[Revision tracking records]
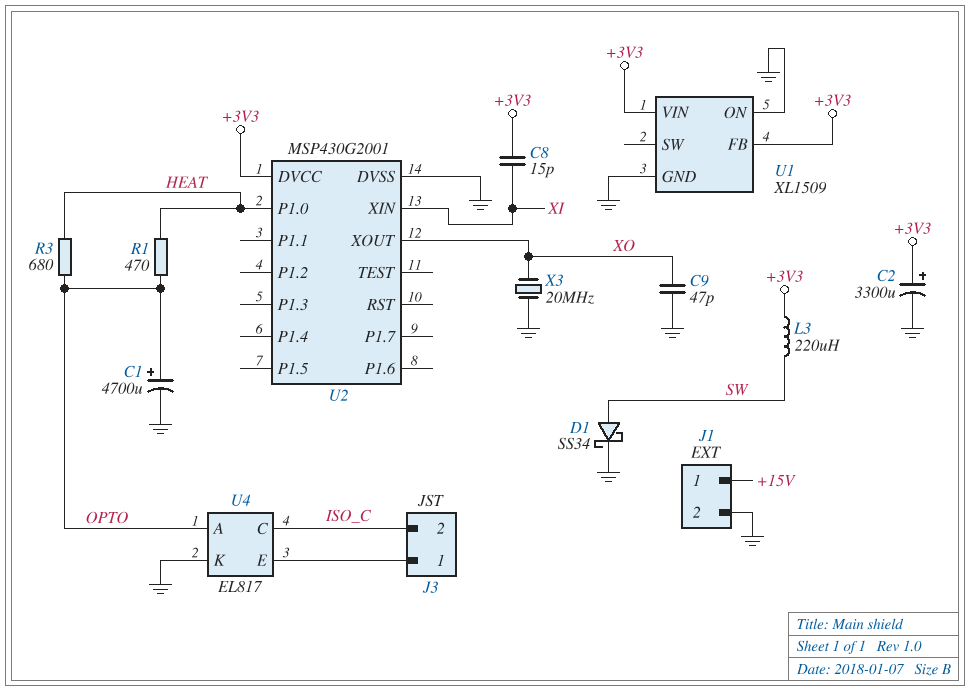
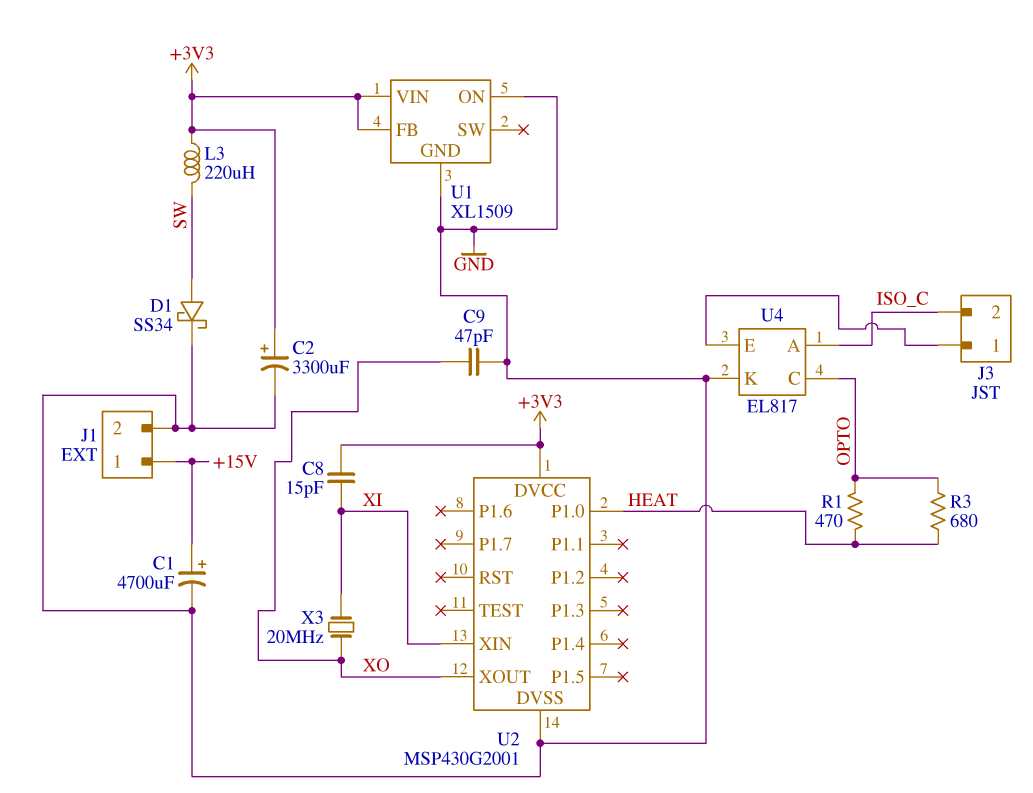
C1: 4700uF (plus OPTO, minus GND) -> 4700uF (plus +15V, minus GND)
U4 pin A: OPTO -> ISO_C
U4 pin C: ISO_C -> OPTO
X3: 20MHz (GND, XO) -> 20MHz (XI, XO)

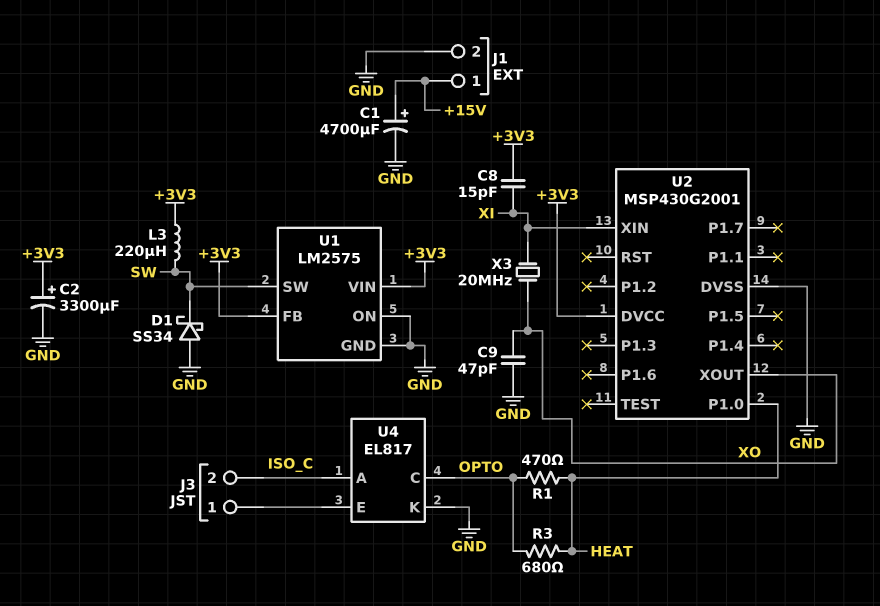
D1: schottky SS34 (A SW, K GND) -> schottky SS34 (A GND, K SW)
U1: XL1509 -> LM2575
U1 pin SW: none -> SW

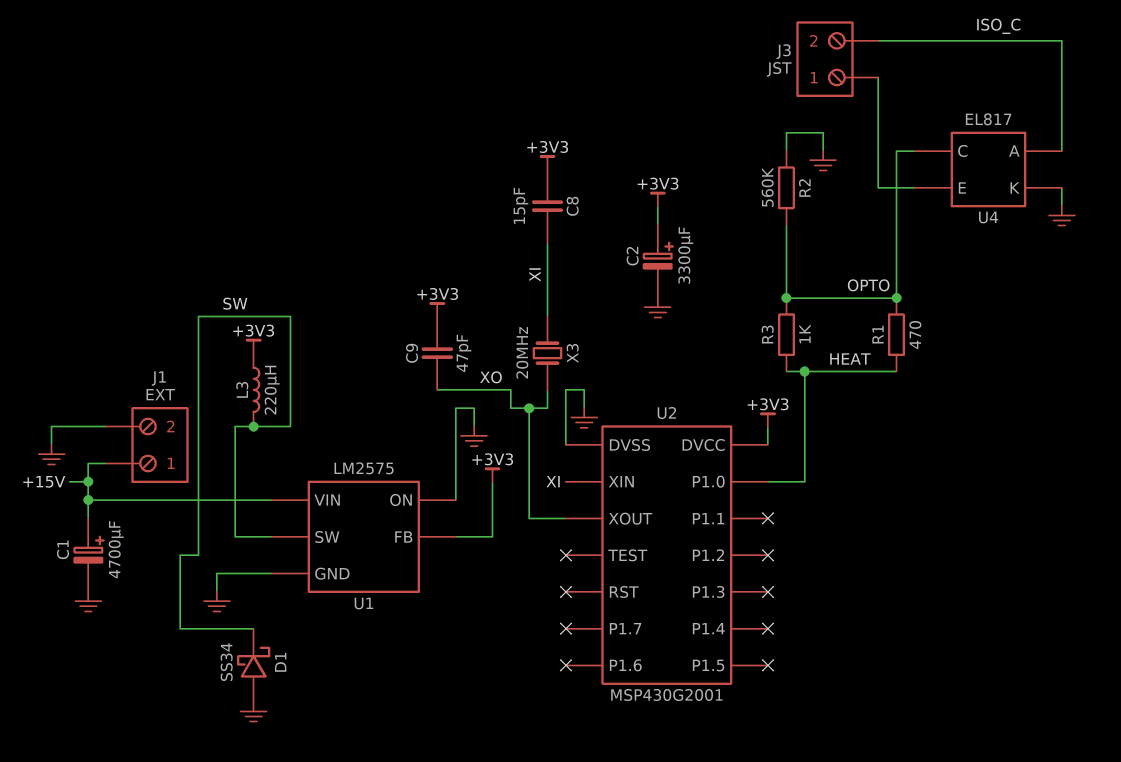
C9: 47pF (GND, XO) -> 47pF (+3V3, XO)
R2: none -> 560k (GND, OPTO)
R3: 680 (HEAT, OPTO) -> 1k (HEAT, OPTO)
U1 pin VIN: +3V3 -> +15V

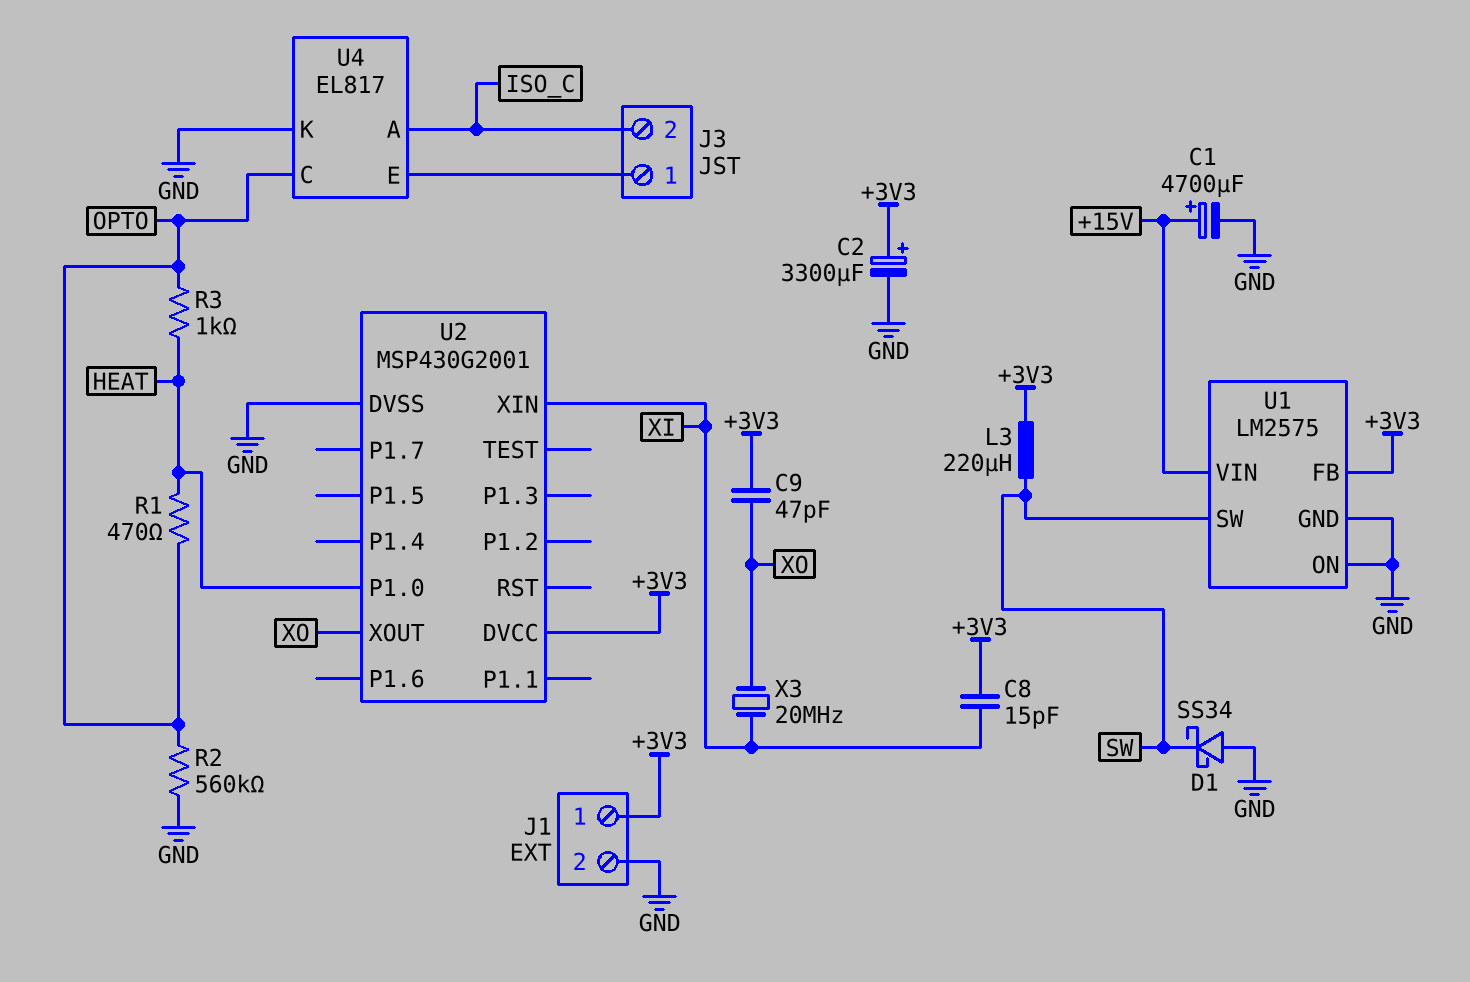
J1 pin 1: +15V -> +3V3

#### [What you should do]
Output an exact copy of the lines from the one with "R3: 680 (HEAT, OPTO) -> 1k (HEAT, OPTO)" through the closing line of the records, inclusive, without any images.

#### [Result of the task]
R3: 680 (HEAT, OPTO) -> 1k (HEAT, OPTO)
U1 pin VIN: +3V3 -> +15V

J1 pin 1: +15V -> +3V3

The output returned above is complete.